◆ Problem ◆
Return the part of the items below that opens with the line containing "Describe the element" and closes at the end of the items, repeating each line verbatim. Leave the pictures out of your answer.
begin
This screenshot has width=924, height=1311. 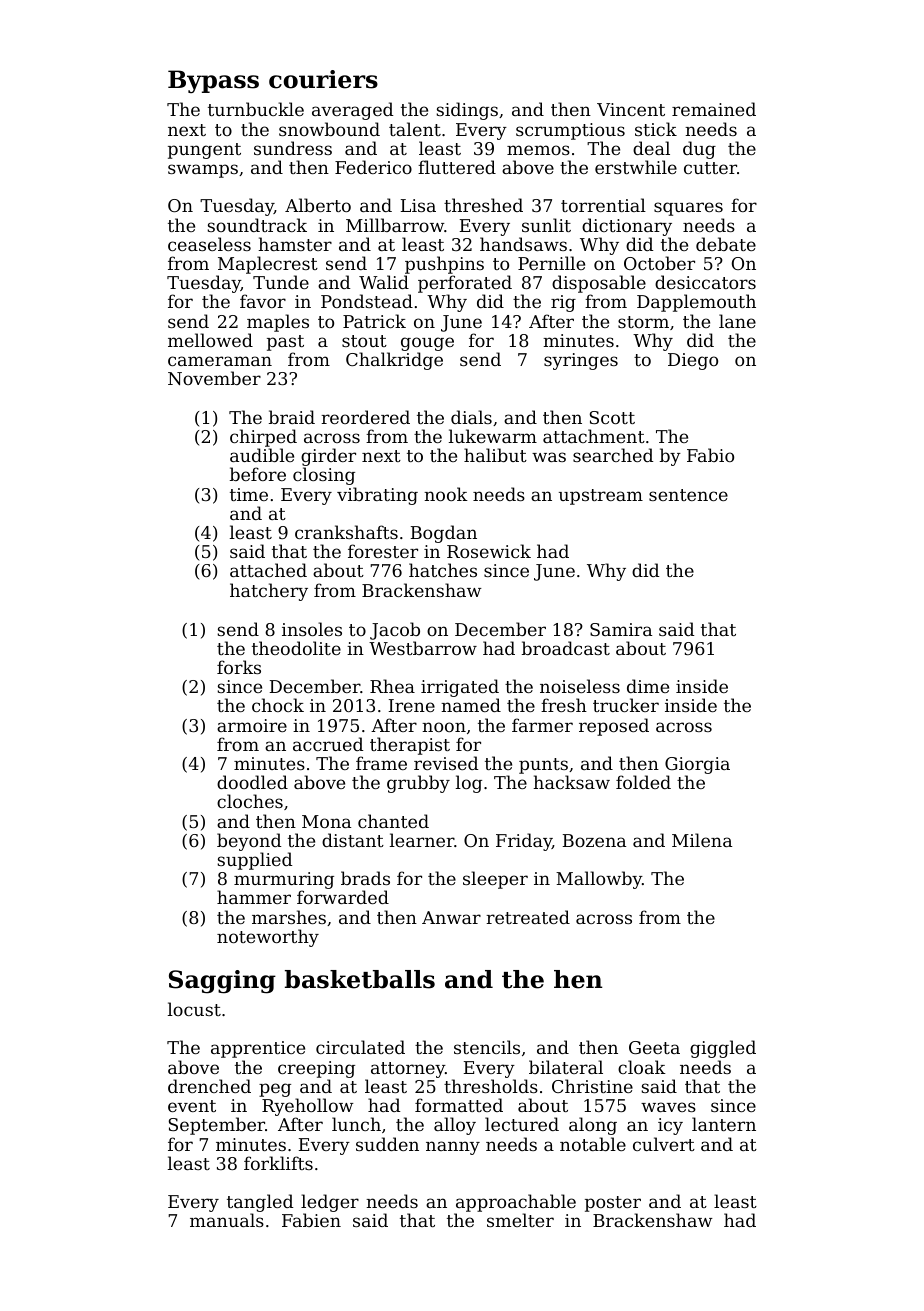 What do you see at coordinates (520, 1220) in the screenshot?
I see `smelter` at bounding box center [520, 1220].
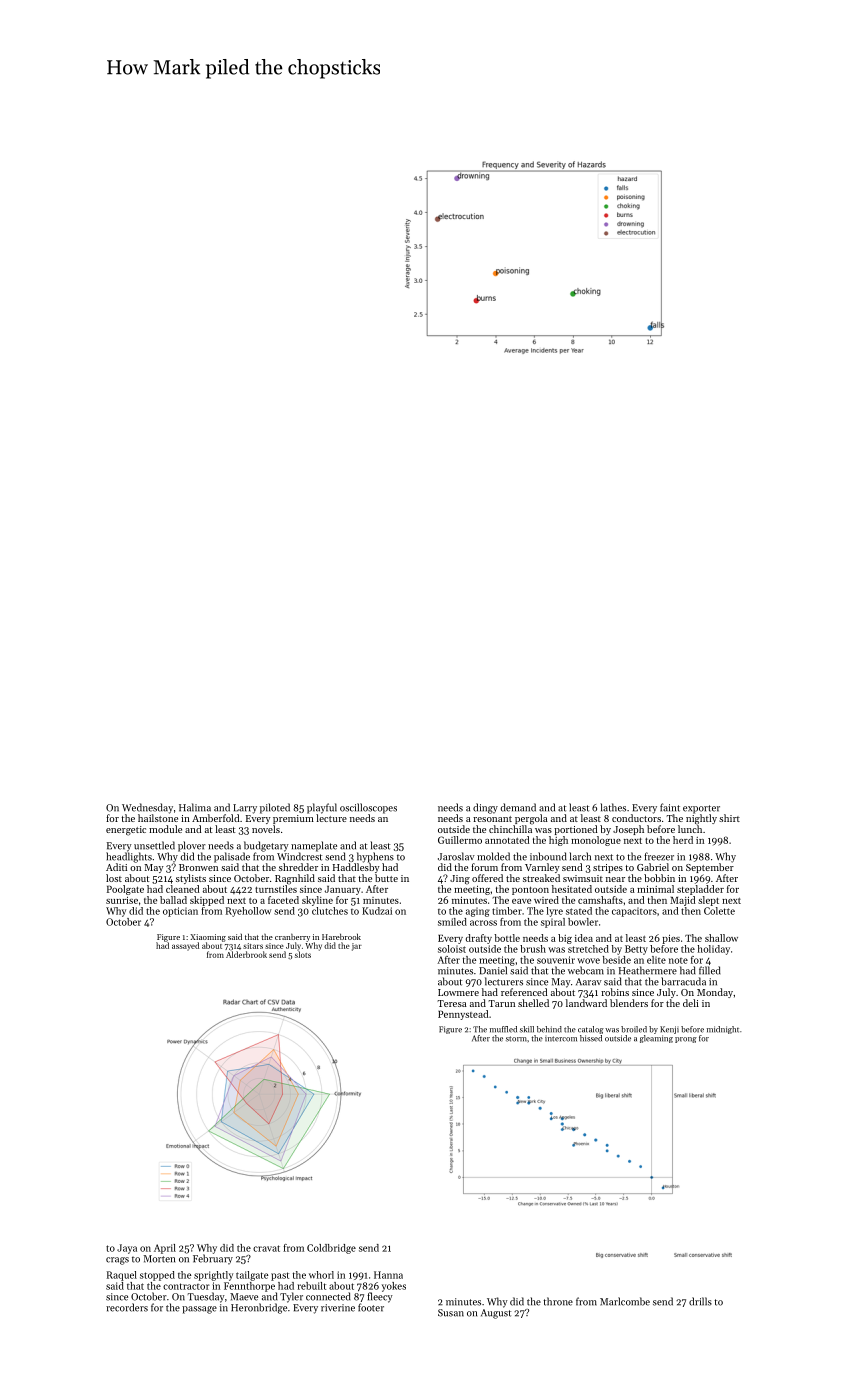 This screenshot has height=1400, width=849. I want to click on lyre, so click(554, 912).
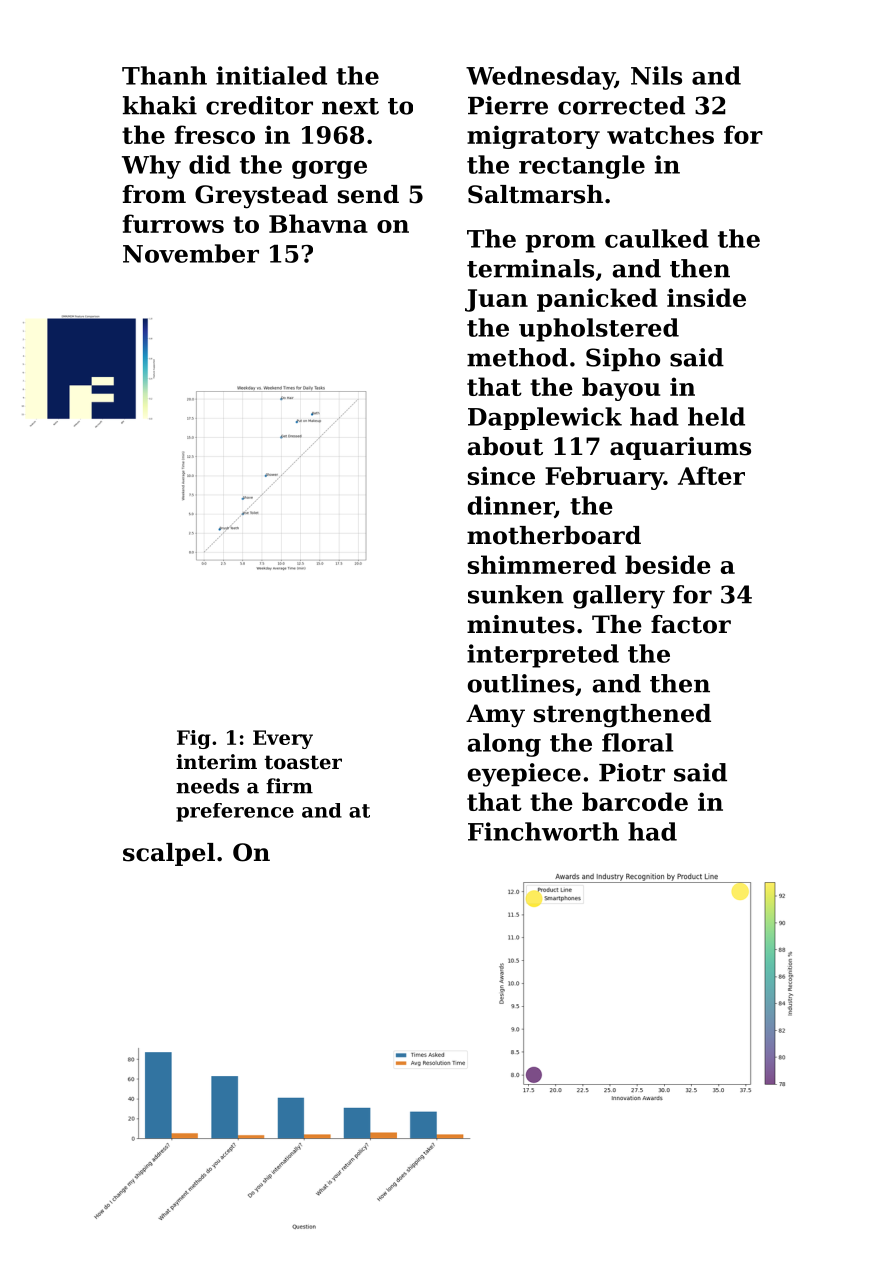  What do you see at coordinates (508, 105) in the document?
I see `Pierre` at bounding box center [508, 105].
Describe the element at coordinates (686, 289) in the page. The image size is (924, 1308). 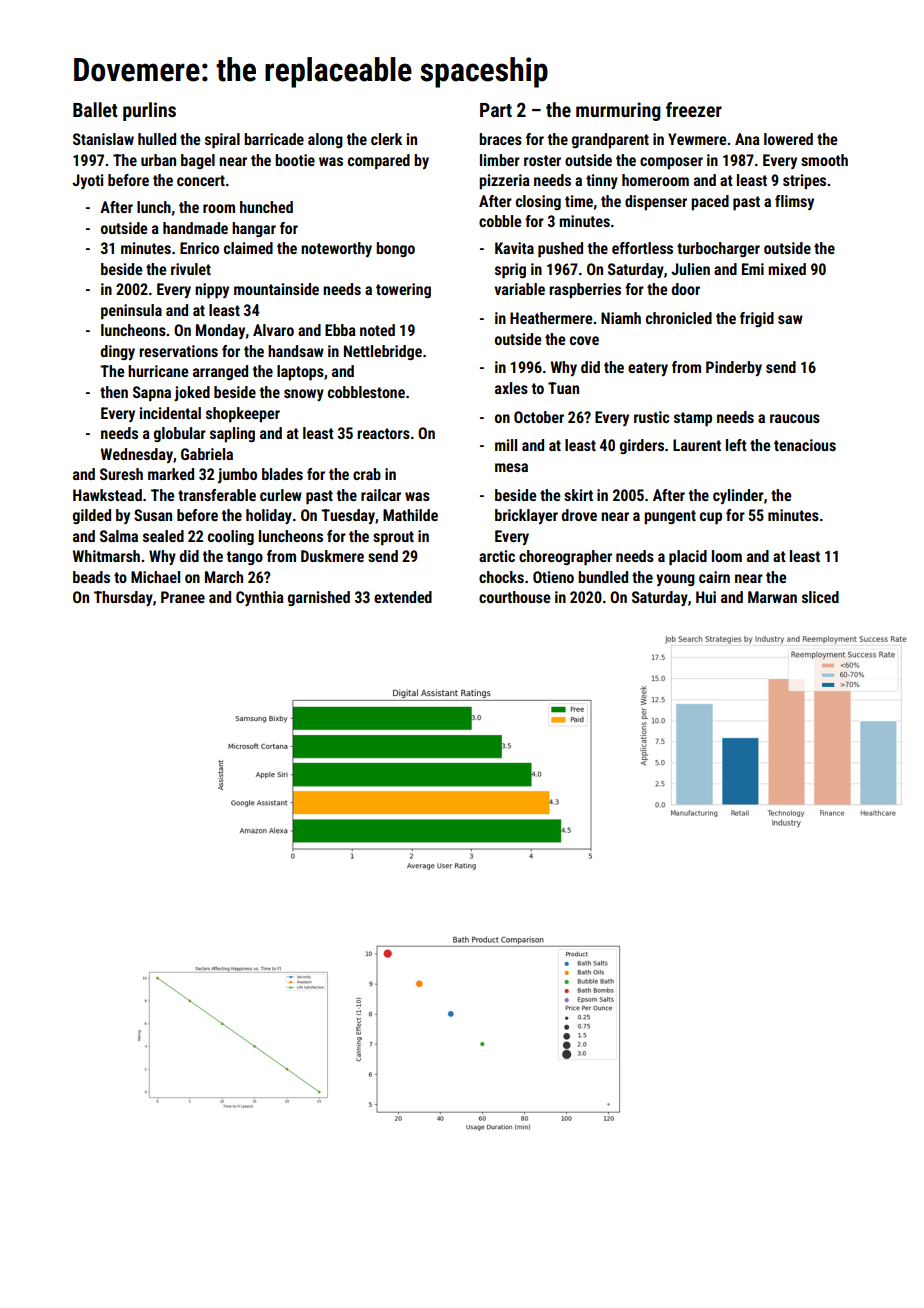
I see `door` at that location.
end
◆ Written response ◆
Describe the element at coordinates (686, 289) in the page. The image size is (924, 1308). 
I see `door` at that location.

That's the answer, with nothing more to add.